- [RECORD SET]
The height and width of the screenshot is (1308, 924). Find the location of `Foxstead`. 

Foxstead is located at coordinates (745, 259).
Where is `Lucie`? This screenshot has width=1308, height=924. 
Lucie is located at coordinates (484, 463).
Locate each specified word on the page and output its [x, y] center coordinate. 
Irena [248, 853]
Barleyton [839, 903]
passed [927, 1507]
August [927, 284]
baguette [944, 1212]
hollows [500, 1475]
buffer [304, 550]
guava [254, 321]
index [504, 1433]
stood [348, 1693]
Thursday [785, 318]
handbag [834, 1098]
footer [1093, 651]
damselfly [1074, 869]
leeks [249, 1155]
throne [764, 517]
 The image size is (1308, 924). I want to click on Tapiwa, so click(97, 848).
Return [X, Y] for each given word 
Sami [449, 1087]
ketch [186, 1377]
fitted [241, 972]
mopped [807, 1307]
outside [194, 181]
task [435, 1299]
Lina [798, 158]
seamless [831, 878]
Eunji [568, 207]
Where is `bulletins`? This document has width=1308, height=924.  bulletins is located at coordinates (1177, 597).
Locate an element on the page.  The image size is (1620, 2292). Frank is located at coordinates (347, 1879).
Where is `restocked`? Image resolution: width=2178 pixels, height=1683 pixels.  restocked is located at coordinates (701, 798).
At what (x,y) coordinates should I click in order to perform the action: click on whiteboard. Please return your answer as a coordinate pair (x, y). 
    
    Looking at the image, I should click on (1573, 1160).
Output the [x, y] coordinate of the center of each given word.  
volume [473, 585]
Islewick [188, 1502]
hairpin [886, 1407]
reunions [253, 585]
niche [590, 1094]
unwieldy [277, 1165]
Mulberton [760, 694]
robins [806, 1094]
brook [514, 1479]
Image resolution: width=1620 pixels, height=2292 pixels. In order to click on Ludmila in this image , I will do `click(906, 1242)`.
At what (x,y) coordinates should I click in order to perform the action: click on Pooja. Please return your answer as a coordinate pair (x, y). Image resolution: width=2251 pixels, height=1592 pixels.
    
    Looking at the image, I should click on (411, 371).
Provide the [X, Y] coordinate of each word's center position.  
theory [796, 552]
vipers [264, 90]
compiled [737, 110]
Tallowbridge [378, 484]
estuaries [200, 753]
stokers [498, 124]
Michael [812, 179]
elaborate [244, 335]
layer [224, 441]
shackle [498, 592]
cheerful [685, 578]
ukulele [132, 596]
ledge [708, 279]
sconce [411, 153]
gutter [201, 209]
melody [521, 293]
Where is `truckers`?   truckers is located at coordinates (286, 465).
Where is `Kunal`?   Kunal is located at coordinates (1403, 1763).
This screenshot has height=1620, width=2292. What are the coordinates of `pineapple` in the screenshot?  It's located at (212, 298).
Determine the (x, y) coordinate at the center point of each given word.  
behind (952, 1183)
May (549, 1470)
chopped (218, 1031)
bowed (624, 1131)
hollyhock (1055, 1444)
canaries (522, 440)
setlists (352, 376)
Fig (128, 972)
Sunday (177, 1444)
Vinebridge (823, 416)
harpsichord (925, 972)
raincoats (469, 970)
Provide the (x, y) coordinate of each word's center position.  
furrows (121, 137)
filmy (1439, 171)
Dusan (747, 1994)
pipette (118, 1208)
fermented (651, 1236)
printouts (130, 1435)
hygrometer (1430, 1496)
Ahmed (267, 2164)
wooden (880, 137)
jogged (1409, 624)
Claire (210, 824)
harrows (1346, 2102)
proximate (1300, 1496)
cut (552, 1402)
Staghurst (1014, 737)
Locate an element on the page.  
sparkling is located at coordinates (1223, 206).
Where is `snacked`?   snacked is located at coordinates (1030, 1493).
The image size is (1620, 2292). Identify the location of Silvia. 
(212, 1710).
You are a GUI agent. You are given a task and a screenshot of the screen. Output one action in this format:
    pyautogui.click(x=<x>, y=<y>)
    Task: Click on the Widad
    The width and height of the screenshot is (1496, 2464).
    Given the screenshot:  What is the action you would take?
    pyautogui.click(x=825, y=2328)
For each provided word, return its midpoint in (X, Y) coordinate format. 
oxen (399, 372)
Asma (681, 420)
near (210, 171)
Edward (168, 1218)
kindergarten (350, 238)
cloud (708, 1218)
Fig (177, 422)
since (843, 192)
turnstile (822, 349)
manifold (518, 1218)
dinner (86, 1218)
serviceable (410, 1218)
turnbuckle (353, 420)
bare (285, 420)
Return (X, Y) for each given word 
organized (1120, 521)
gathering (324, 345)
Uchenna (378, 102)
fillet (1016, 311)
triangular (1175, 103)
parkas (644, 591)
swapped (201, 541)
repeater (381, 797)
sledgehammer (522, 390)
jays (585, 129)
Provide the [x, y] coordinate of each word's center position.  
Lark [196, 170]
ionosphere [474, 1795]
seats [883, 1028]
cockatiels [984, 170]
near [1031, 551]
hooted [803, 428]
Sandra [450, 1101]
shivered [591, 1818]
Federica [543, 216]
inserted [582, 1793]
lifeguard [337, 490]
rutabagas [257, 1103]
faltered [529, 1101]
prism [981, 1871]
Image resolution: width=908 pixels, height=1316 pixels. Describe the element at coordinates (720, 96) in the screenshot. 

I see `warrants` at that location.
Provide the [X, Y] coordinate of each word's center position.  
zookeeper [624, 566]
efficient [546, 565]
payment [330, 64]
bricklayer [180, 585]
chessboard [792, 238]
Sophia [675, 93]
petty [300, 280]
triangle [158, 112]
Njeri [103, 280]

- [GIVEN INSTRUCTION]
Copy these records verbatim, leaving every line unchanged.

- [ANSWER FOR THE TASK]
The height and width of the screenshot is (1308, 924). Find the location of `Foxstead`. 

Foxstead is located at coordinates (745, 259).
Where is `Lucie`? This screenshot has width=1308, height=924. 
Lucie is located at coordinates (484, 463).
Locate each specified word on the page and output its [x, y] center coordinate. 
Irena [248, 853]
Barleyton [839, 903]
passed [927, 1507]
August [927, 284]
baguette [944, 1212]
hollows [500, 1475]
buffer [304, 550]
guava [254, 321]
index [504, 1433]
stood [348, 1693]
Thursday [785, 318]
handbag [834, 1098]
footer [1093, 651]
damselfly [1074, 869]
leeks [249, 1155]
throne [764, 517]
 The image size is (1308, 924). I want to click on Tapiwa, so click(97, 848).
Return [X, Y] for each given word 
Sami [449, 1087]
ketch [186, 1377]
fitted [241, 972]
mopped [807, 1307]
outside [194, 181]
task [435, 1299]
Lina [798, 158]
seamless [831, 878]
Eunji [568, 207]
Where is `bulletins`? This document has width=1308, height=924.  bulletins is located at coordinates (1177, 597).
Locate an element on the page.  The image size is (1620, 2292). Frank is located at coordinates (347, 1879).
Where is `restocked`? Image resolution: width=2178 pixels, height=1683 pixels.  restocked is located at coordinates (701, 798).
At what (x,y) coordinates should I click in order to perform the action: click on whiteboard. Please return your answer as a coordinate pair (x, y). 
    
    Looking at the image, I should click on (1573, 1160).
Output the [x, y] coordinate of the center of each given word.  
volume [473, 585]
Islewick [188, 1502]
hairpin [886, 1407]
reunions [253, 585]
niche [590, 1094]
unwieldy [277, 1165]
Mulberton [760, 694]
robins [806, 1094]
brook [514, 1479]
Image resolution: width=1620 pixels, height=2292 pixels. In order to click on Ludmila in this image , I will do `click(906, 1242)`.
At what (x,y) coordinates should I click in order to perform the action: click on Pooja. Please return your answer as a coordinate pair (x, y). Image resolution: width=2251 pixels, height=1592 pixels.
    
    Looking at the image, I should click on (411, 371).
Provide the [X, Y] coordinate of each word's center position.  
theory [796, 552]
vipers [264, 90]
compiled [737, 110]
Tallowbridge [378, 484]
estuaries [200, 753]
stokers [498, 124]
Michael [812, 179]
elaborate [244, 335]
layer [224, 441]
shackle [498, 592]
cheerful [685, 578]
ukulele [132, 596]
ledge [708, 279]
sconce [411, 153]
gutter [201, 209]
melody [521, 293]
Where is `truckers`?   truckers is located at coordinates (286, 465).
Where is `Kunal`?   Kunal is located at coordinates (1403, 1763).
This screenshot has height=1620, width=2292. What are the coordinates of `pineapple` in the screenshot?  It's located at (212, 298).
Determine the (x, y) coordinate at the center point of each given word.  
behind (952, 1183)
May (549, 1470)
chopped (218, 1031)
bowed (624, 1131)
hollyhock (1055, 1444)
canaries (522, 440)
setlists (352, 376)
Fig (128, 972)
Sunday (177, 1444)
Vinebridge (823, 416)
harpsichord (925, 972)
raincoats (469, 970)
Provide the (x, y) coordinate of each word's center position.  
furrows (121, 137)
filmy (1439, 171)
Dusan (747, 1994)
pipette (118, 1208)
fermented (651, 1236)
printouts (130, 1435)
hygrometer (1430, 1496)
Ahmed (267, 2164)
wooden (880, 137)
jogged (1409, 624)
Claire (210, 824)
harrows (1346, 2102)
proximate (1300, 1496)
cut (552, 1402)
Staghurst (1014, 737)
Locate an element on the page.  
sparkling is located at coordinates (1223, 206).
Where is `snacked`?   snacked is located at coordinates (1030, 1493).
The image size is (1620, 2292). Identify the location of Silvia. 
(212, 1710).
You are a GUI agent. You are given a task and a screenshot of the screen. Output one action in this format:
    pyautogui.click(x=<x>, y=<y>)
    Task: Click on the Widad
    The width and height of the screenshot is (1496, 2464).
    Given the screenshot:  What is the action you would take?
    pyautogui.click(x=825, y=2328)
For each provided word, return its midpoint in (X, Y) coordinate format. 
oxen (399, 372)
Asma (681, 420)
near (210, 171)
Edward (168, 1218)
kindergarten (350, 238)
cloud (708, 1218)
Fig (177, 422)
since (843, 192)
turnstile (822, 349)
manifold (518, 1218)
dinner (86, 1218)
serviceable (410, 1218)
turnbuckle (353, 420)
bare (285, 420)
Return (X, Y) for each given word 
organized (1120, 521)
gathering (324, 345)
Uchenna (378, 102)
fillet (1016, 311)
triangular (1175, 103)
parkas (644, 591)
swapped (201, 541)
repeater (381, 797)
sledgehammer (522, 390)
jays (585, 129)
Provide the [x, y] coordinate of each word's center position.  
Lark [196, 170]
ionosphere [474, 1795]
seats [883, 1028]
cockatiels [984, 170]
near [1031, 551]
hooted [803, 428]
Sandra [450, 1101]
shivered [591, 1818]
Federica [543, 216]
inserted [582, 1793]
lifeguard [337, 490]
rutabagas [257, 1103]
faltered [529, 1101]
prism [981, 1871]
Image resolution: width=908 pixels, height=1316 pixels. Describe the element at coordinates (720, 96) in the screenshot. 

I see `warrants` at that location.
Provide the [X, Y] coordinate of each word's center position.  
zookeeper [624, 566]
efficient [546, 565]
payment [330, 64]
bricklayer [180, 585]
chessboard [792, 238]
Sophia [675, 93]
petty [300, 280]
triangle [158, 112]
Njeri [103, 280]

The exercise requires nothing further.